Starting at the line that holds "purple trapezoid at", copy every line exactly through the end of the data, and no others.

** EXERCISE MATERIAL follows **

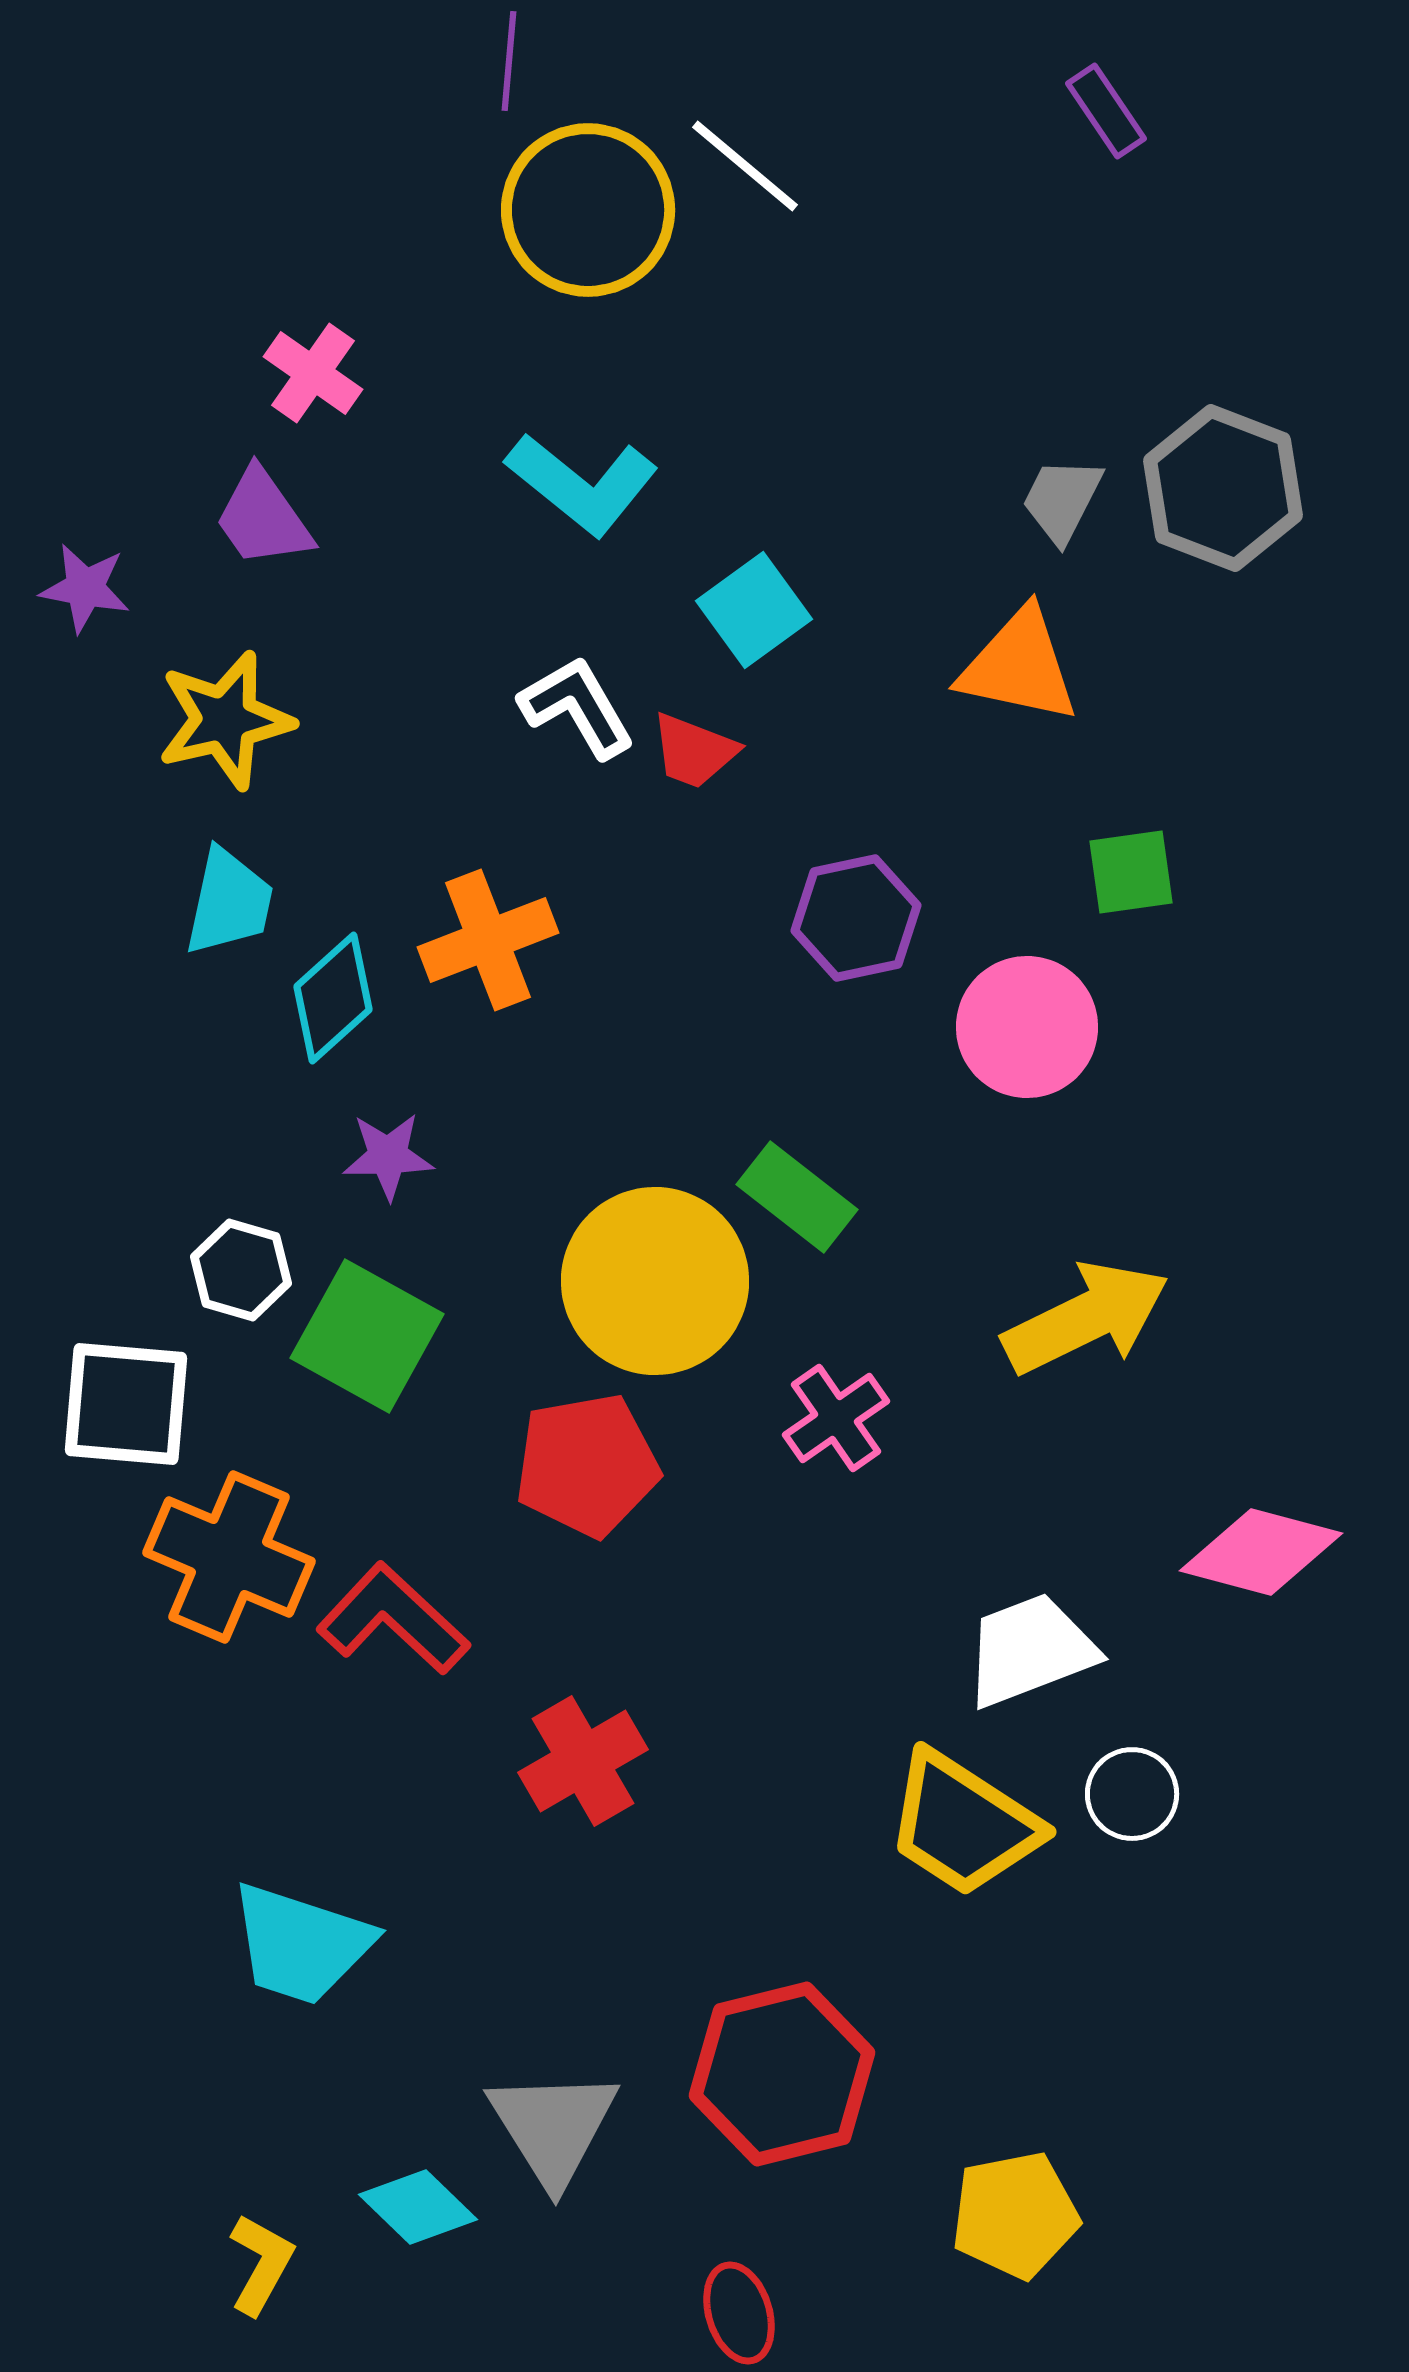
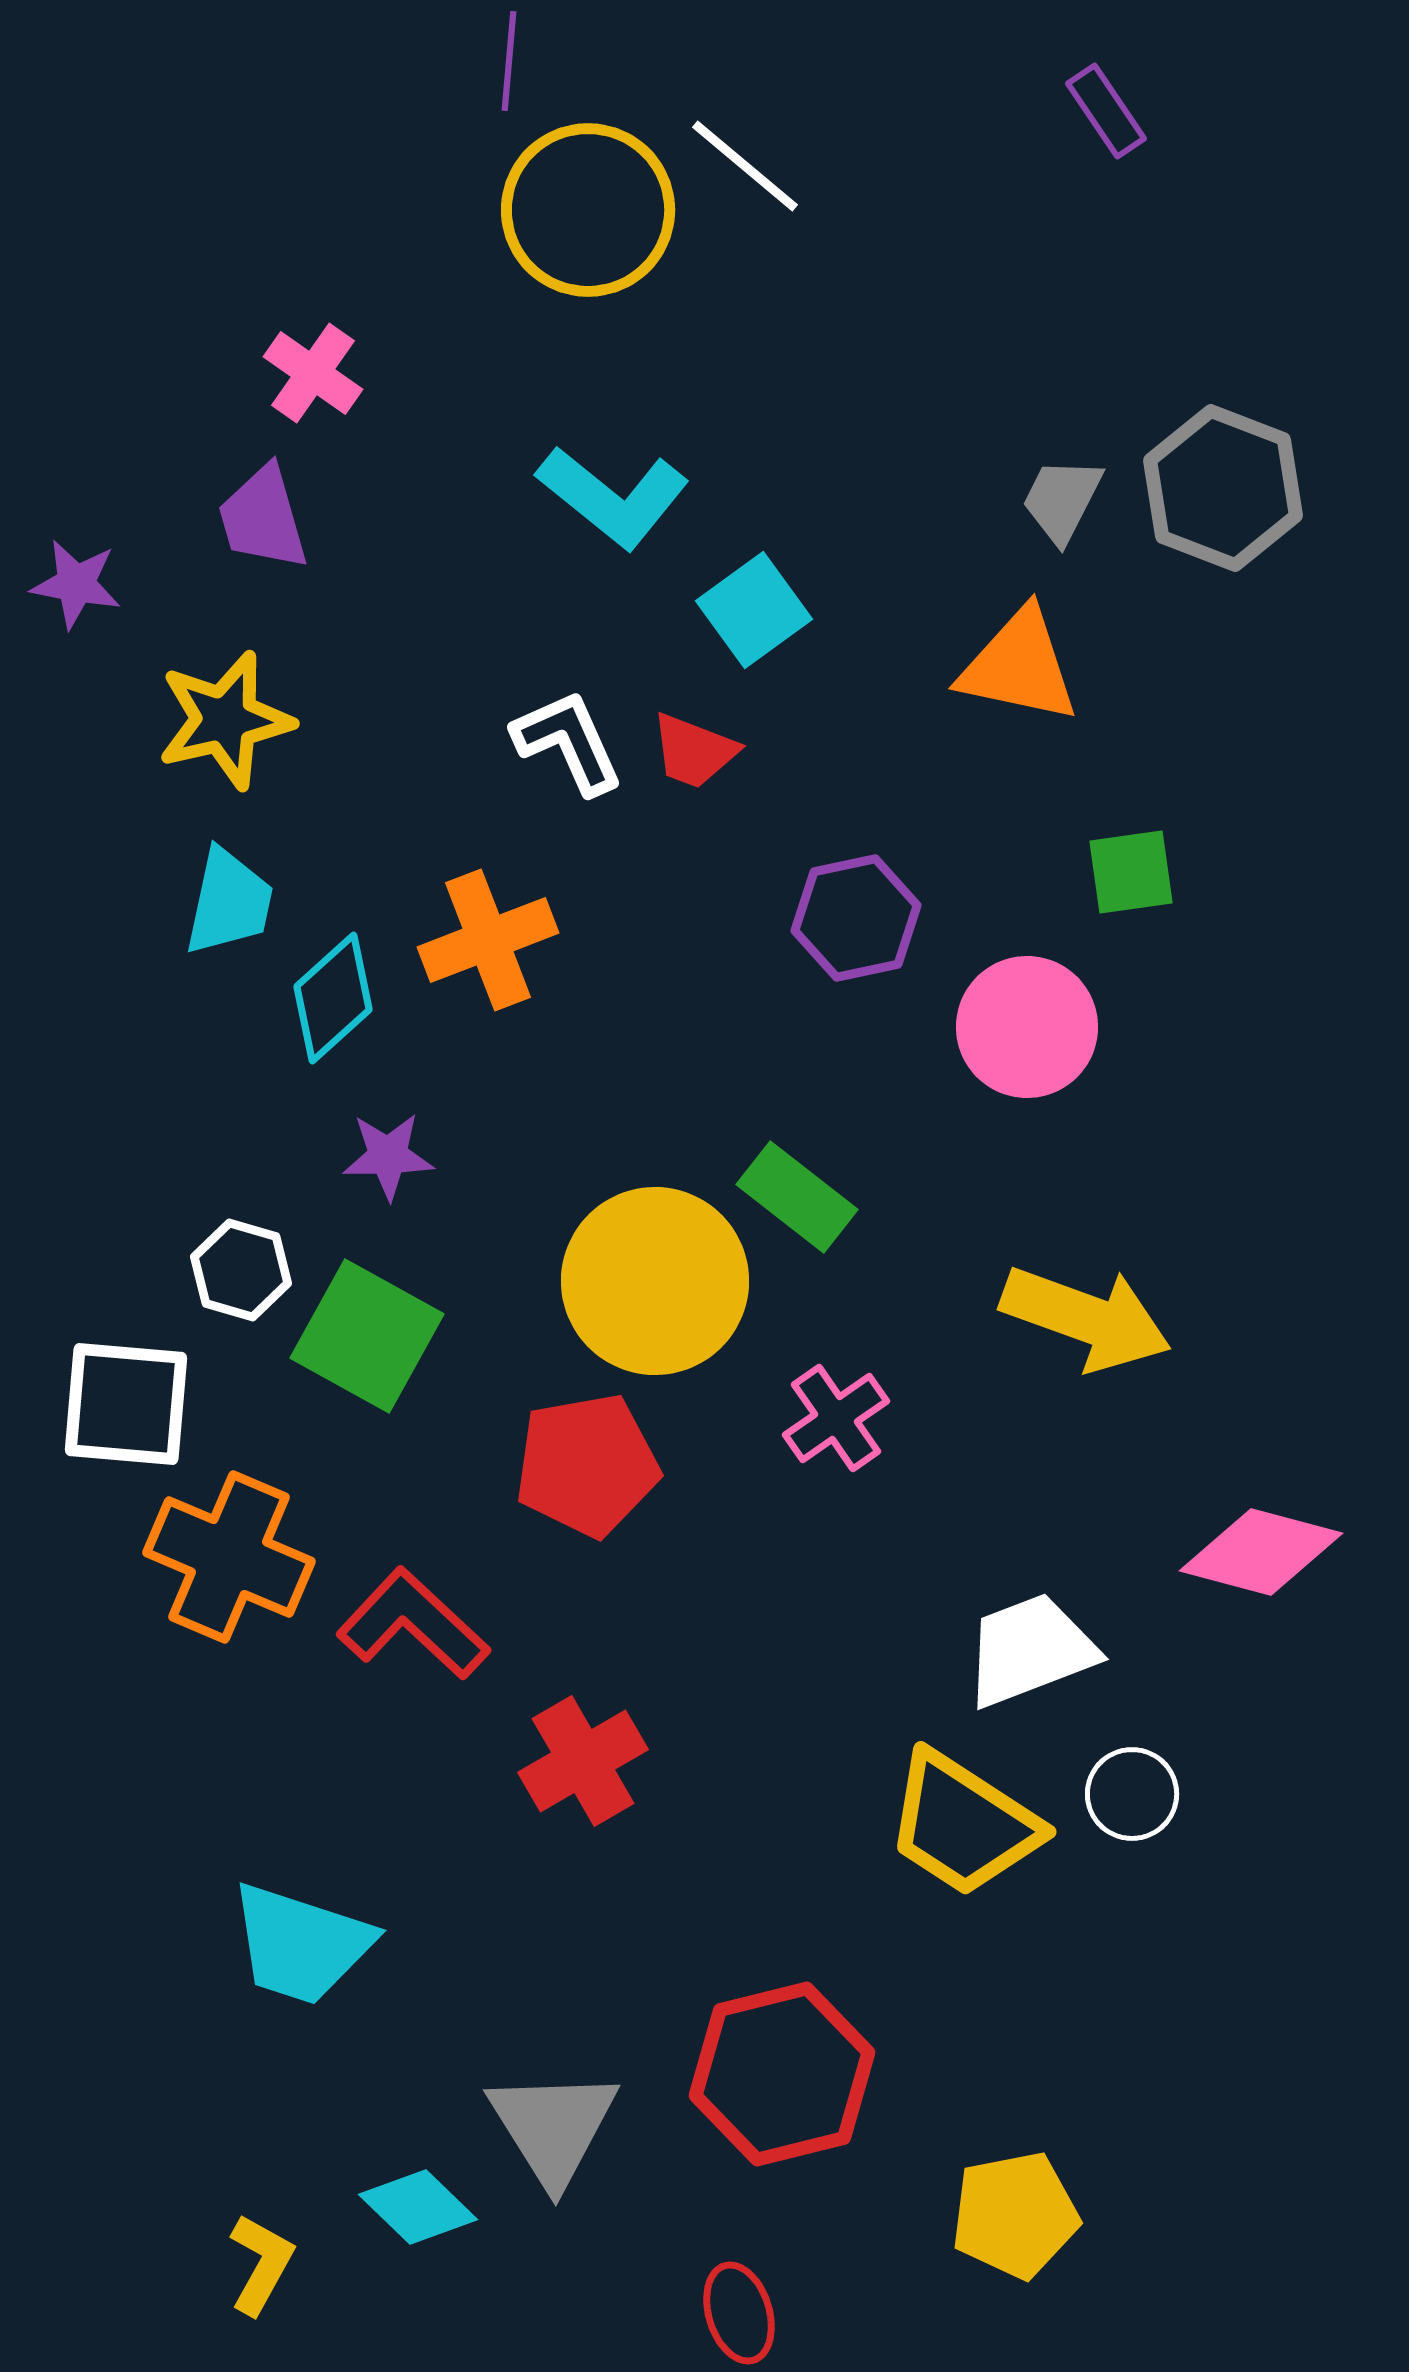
cyan L-shape at (582, 484): moved 31 px right, 13 px down
purple trapezoid at (263, 518): rotated 19 degrees clockwise
purple star at (85, 588): moved 9 px left, 4 px up
white L-shape at (577, 707): moved 9 px left, 35 px down; rotated 6 degrees clockwise
yellow arrow at (1086, 1318): rotated 46 degrees clockwise
red L-shape at (393, 1619): moved 20 px right, 5 px down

** End of EXERCISE MATERIAL **

EXPECTED ANSWER –
purple trapezoid at (263, 518): rotated 19 degrees clockwise
purple star at (85, 588): moved 9 px left, 4 px up
white L-shape at (577, 707): moved 9 px left, 35 px down; rotated 6 degrees clockwise
yellow arrow at (1086, 1318): rotated 46 degrees clockwise
red L-shape at (393, 1619): moved 20 px right, 5 px down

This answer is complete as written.